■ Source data
-=-=-=-=-
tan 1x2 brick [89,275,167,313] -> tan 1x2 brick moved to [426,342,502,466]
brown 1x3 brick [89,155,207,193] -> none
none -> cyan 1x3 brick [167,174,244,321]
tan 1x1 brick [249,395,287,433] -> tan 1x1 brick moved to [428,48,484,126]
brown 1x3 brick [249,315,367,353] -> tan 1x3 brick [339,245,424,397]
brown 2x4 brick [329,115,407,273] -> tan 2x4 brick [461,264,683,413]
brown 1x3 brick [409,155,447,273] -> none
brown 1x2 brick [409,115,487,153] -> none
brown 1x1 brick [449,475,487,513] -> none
-=-=-=-=-
■ Directive
Reproduce the entries above exactly, but only the lines between the line holding "brown 1x3 brick [89,155,207,193] -> none" and the line holding "brown 2x4 brick", inclusive.

■ Answer box
brown 1x3 brick [89,155,207,193] -> none
none -> cyan 1x3 brick [167,174,244,321]
tan 1x1 brick [249,395,287,433] -> tan 1x1 brick moved to [428,48,484,126]
brown 1x3 brick [249,315,367,353] -> tan 1x3 brick [339,245,424,397]
brown 2x4 brick [329,115,407,273] -> tan 2x4 brick [461,264,683,413]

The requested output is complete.